Synthetic geometry scene data:

————————

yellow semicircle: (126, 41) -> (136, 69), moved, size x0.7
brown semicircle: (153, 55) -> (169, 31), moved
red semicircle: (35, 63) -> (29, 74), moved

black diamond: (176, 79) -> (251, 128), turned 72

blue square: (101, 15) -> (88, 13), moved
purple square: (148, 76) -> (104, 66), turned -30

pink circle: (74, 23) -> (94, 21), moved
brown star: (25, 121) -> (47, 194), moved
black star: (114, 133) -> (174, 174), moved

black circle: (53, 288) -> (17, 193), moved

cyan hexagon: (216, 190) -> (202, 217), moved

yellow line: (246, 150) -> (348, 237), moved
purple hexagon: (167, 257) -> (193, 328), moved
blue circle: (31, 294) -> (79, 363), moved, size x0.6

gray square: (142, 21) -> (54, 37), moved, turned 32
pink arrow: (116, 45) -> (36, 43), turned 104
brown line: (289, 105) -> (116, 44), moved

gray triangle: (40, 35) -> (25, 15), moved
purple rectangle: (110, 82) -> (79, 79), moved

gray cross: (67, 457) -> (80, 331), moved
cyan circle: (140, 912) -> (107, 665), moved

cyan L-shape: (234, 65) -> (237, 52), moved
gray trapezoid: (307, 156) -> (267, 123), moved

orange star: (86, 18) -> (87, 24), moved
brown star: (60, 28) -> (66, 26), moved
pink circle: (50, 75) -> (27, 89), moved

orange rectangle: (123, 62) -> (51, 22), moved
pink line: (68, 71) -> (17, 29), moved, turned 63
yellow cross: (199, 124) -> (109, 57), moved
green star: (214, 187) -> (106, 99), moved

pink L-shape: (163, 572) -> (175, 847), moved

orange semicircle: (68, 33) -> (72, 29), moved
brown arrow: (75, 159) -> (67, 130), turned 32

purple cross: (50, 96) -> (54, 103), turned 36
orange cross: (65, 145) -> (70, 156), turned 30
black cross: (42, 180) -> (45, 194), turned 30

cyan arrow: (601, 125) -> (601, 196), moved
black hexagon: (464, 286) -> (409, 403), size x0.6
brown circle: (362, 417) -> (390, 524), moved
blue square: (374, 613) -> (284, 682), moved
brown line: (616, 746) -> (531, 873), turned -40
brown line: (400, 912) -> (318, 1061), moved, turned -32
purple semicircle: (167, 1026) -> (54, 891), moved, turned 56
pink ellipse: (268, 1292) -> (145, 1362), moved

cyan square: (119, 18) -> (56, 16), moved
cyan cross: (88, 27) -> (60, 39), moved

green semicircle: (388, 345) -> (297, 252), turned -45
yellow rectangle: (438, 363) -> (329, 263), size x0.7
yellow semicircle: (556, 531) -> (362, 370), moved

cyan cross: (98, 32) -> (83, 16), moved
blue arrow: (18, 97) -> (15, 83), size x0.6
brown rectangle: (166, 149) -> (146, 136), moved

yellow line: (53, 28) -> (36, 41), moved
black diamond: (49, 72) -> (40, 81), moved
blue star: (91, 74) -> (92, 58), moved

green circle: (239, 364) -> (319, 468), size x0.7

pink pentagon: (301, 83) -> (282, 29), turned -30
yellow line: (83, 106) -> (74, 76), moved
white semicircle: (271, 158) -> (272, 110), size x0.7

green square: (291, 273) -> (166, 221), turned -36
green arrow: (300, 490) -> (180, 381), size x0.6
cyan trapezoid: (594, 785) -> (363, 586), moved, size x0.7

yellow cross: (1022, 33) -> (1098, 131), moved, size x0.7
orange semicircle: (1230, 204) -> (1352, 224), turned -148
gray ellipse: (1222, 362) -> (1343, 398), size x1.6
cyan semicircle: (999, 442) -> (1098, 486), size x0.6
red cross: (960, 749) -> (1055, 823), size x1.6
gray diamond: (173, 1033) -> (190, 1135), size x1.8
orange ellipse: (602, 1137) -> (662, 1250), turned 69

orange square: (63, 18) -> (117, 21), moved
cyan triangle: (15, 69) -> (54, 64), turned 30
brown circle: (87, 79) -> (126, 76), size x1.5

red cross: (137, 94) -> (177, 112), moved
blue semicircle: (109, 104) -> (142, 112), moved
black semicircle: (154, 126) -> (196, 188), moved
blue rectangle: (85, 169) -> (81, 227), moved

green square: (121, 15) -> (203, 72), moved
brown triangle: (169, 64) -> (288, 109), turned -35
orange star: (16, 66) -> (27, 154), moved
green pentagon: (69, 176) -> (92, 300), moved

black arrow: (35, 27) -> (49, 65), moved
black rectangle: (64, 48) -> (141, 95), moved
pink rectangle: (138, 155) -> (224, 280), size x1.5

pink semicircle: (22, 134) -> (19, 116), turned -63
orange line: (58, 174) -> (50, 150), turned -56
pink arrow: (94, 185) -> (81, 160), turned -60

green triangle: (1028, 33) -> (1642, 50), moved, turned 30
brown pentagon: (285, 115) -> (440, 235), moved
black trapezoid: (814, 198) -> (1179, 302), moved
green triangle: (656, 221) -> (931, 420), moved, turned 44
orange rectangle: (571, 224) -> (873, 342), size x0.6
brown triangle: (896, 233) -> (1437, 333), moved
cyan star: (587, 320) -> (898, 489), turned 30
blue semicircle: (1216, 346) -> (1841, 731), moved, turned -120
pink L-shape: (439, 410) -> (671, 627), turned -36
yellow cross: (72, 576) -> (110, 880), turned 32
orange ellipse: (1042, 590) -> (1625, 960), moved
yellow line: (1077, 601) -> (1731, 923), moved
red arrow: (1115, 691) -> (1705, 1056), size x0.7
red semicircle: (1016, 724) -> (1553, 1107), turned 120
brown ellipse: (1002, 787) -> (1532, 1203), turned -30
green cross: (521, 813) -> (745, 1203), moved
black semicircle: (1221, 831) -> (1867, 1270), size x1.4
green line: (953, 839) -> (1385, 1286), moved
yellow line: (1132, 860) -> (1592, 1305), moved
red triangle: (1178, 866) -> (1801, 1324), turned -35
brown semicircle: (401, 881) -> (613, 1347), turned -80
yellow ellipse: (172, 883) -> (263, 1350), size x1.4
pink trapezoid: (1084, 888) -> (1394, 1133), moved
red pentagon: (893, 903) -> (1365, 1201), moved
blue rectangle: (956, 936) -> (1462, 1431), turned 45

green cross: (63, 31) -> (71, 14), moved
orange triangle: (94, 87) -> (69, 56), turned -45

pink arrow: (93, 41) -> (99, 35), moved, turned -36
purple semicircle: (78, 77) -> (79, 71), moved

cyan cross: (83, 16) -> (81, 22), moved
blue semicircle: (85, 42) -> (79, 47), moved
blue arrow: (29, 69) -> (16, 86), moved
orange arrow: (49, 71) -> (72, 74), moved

————————

**What is needed**
Find all lines in the records that hold the word "arrow". Copy them.

**Exercise output**
pink arrow: (116, 45) -> (36, 43), turned 104
brown arrow: (75, 159) -> (67, 130), turned 32
cyan arrow: (601, 125) -> (601, 196), moved
blue arrow: (18, 97) -> (15, 83), size x0.6
green arrow: (300, 490) -> (180, 381), size x0.6
black arrow: (35, 27) -> (49, 65), moved
pink arrow: (94, 185) -> (81, 160), turned -60
red arrow: (1115, 691) -> (1705, 1056), size x0.7
pink arrow: (93, 41) -> (99, 35), moved, turned -36
blue arrow: (29, 69) -> (16, 86), moved
orange arrow: (49, 71) -> (72, 74), moved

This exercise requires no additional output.